+++ MATERIAL PROVIDED +++
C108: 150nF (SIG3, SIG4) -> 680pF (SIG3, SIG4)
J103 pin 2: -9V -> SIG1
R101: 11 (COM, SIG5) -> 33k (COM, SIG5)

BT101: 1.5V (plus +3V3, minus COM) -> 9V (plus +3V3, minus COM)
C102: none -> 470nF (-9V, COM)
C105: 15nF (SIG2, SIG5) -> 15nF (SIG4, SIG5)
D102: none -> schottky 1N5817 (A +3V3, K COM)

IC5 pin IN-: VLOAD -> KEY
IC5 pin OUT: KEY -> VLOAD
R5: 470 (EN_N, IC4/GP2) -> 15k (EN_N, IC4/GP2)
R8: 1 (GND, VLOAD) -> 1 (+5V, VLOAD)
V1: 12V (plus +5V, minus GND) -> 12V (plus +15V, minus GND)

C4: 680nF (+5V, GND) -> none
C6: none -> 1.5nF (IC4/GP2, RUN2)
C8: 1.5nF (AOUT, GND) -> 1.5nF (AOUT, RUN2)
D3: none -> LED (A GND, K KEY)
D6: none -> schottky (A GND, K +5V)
+++
+++ MATERIAL PROVIDED +++
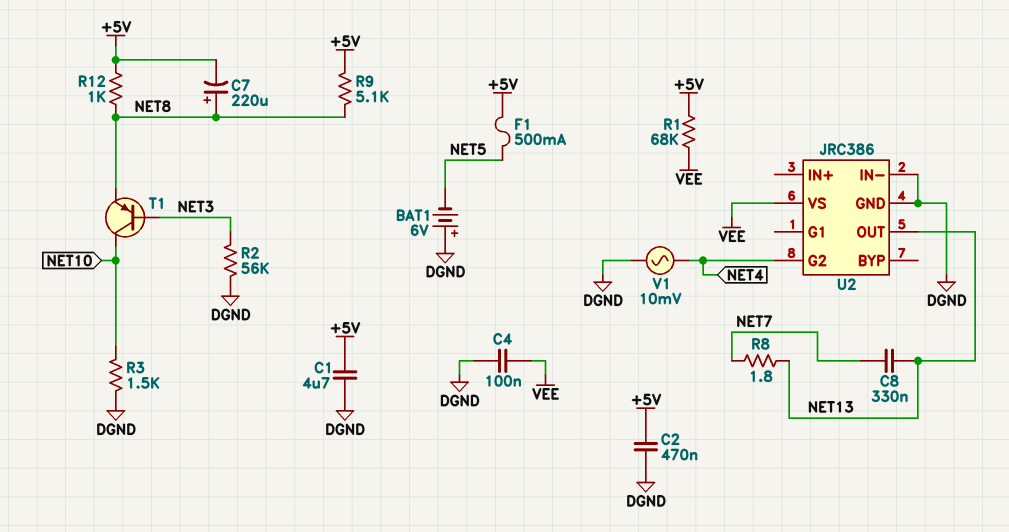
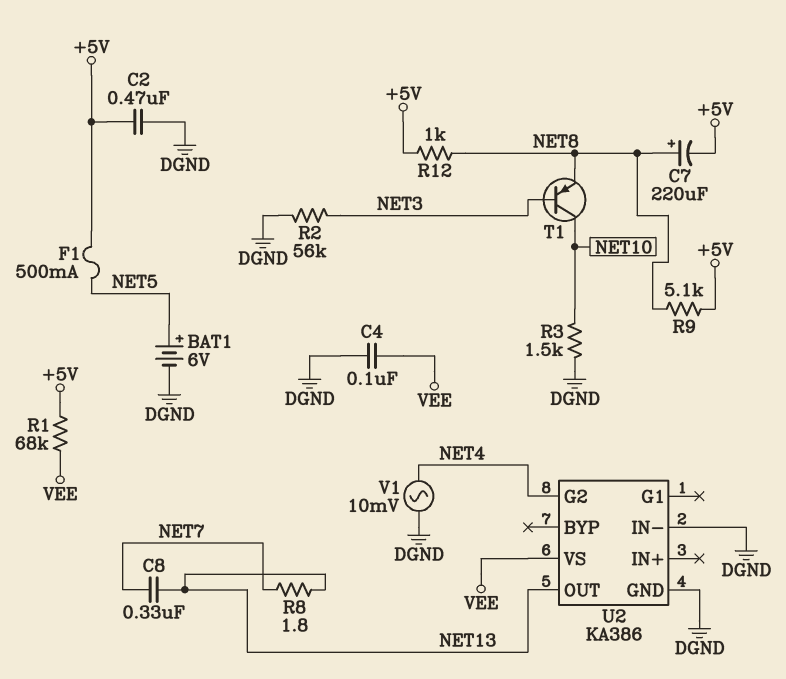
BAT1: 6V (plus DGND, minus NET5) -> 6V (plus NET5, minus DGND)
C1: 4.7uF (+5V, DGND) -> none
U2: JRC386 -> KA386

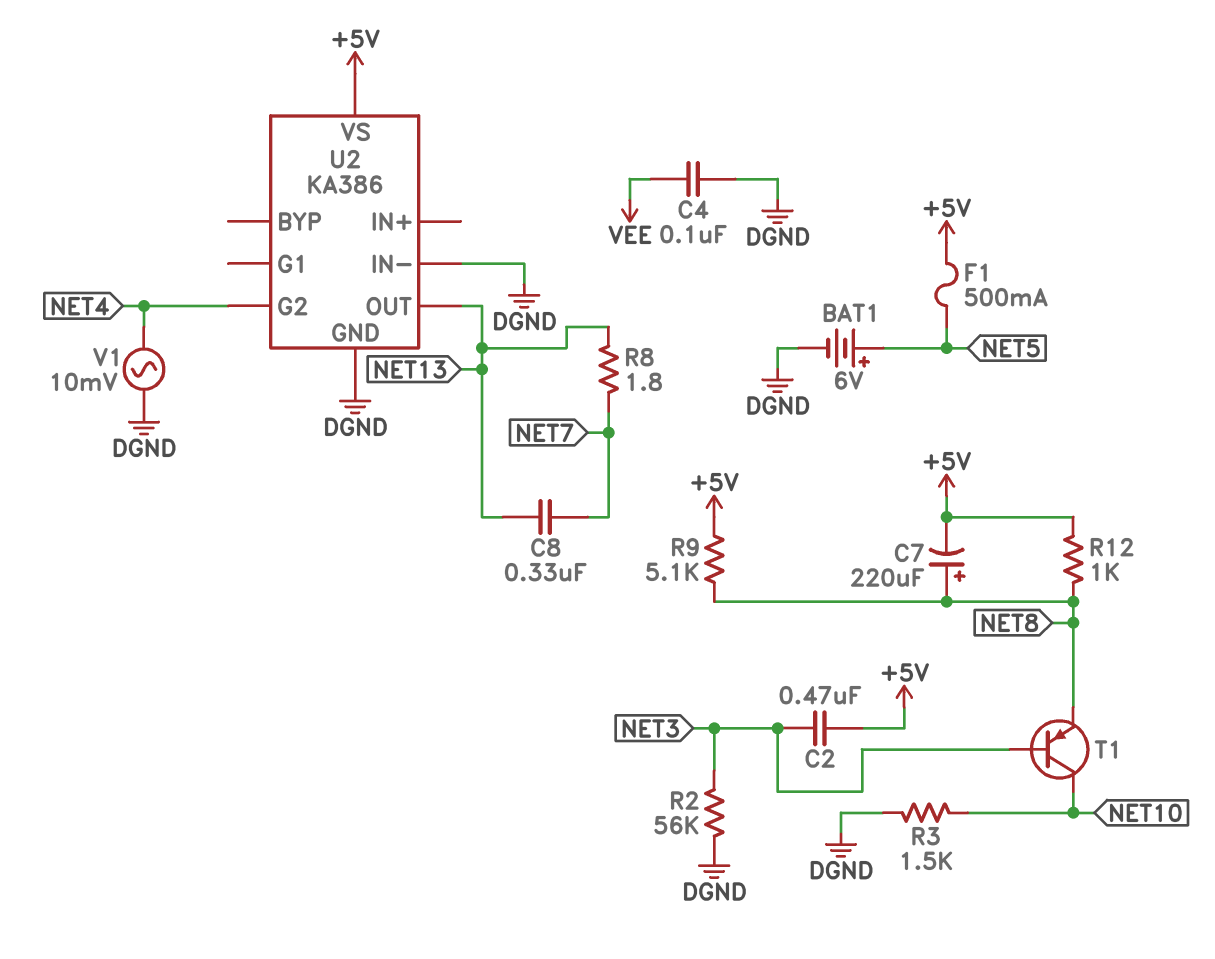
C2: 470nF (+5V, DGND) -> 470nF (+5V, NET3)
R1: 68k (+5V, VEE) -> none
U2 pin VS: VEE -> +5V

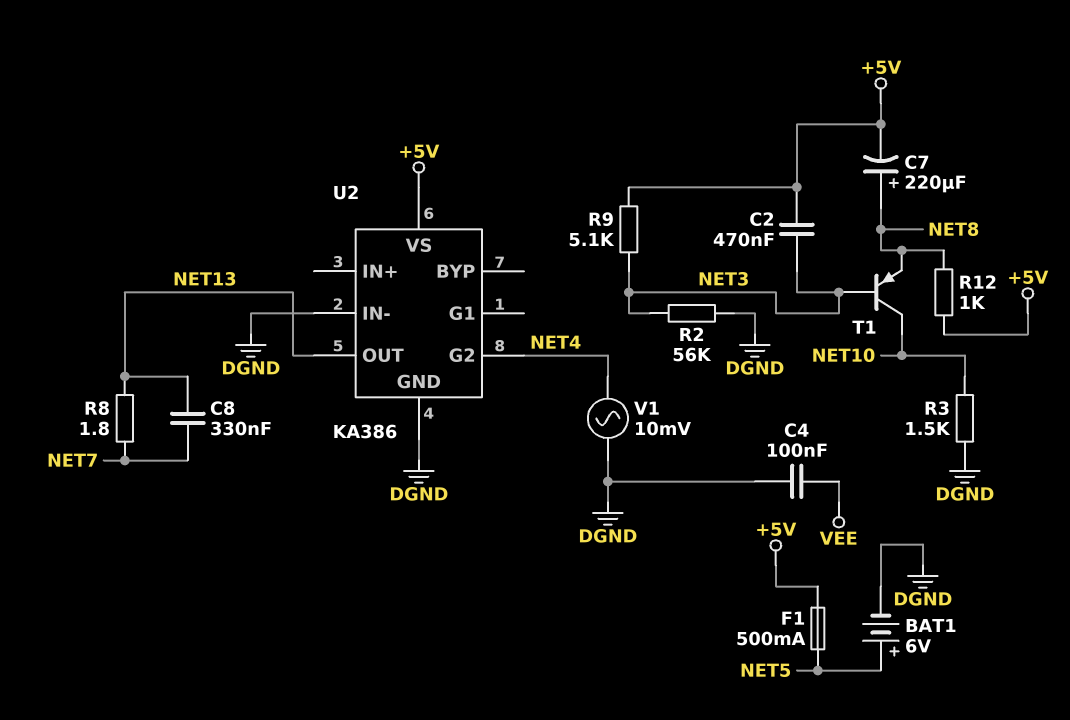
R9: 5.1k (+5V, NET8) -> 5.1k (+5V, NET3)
+++
+++ MATERIAL PROVIDED +++
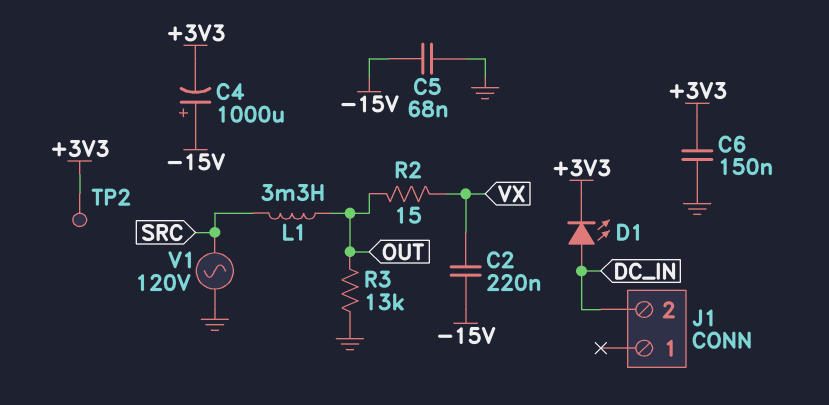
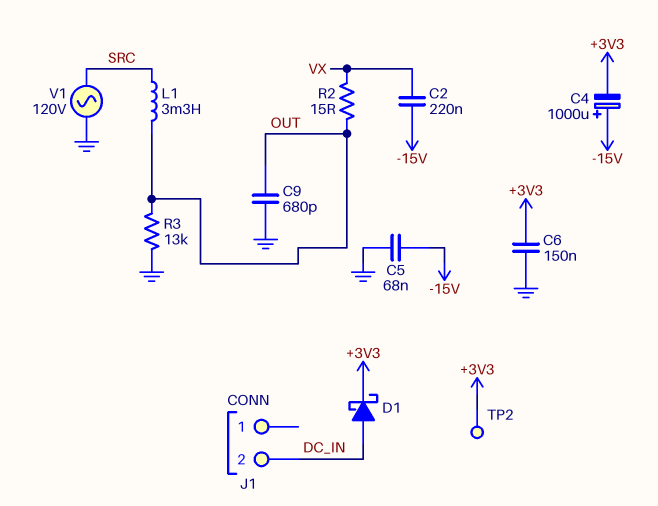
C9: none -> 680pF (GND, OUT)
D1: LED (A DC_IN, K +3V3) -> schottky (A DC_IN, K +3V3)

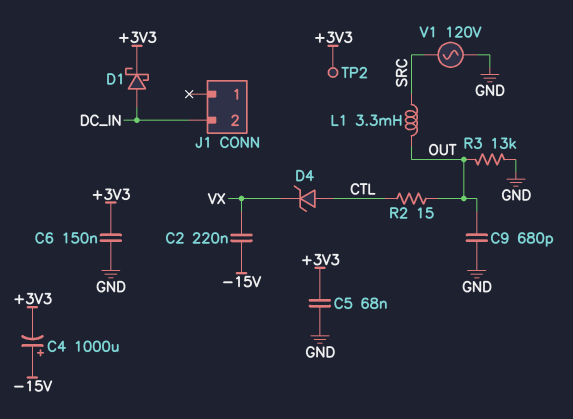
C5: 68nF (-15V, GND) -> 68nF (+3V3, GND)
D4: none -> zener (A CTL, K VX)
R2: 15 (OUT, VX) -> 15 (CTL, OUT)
+++
TRY IT: Copy verbatim, from the listing above, each line from the one containing "C105: 15nF (SIG2, SIG5) -> 15nF (SIG4, SIG5)" down to the one containing "C8: 1.5nF (AOUT, GND) -> 1.5nF (AOUT, RUN2)", inclusive.

OUTPUT BELOW:
C105: 15nF (SIG2, SIG5) -> 15nF (SIG4, SIG5)
D102: none -> schottky 1N5817 (A +3V3, K COM)

IC5 pin IN-: VLOAD -> KEY
IC5 pin OUT: KEY -> VLOAD
R5: 470 (EN_N, IC4/GP2) -> 15k (EN_N, IC4/GP2)
R8: 1 (GND, VLOAD) -> 1 (+5V, VLOAD)
V1: 12V (plus +5V, minus GND) -> 12V (plus +15V, minus GND)

C4: 680nF (+5V, GND) -> none
C6: none -> 1.5nF (IC4/GP2, RUN2)
C8: 1.5nF (AOUT, GND) -> 1.5nF (AOUT, RUN2)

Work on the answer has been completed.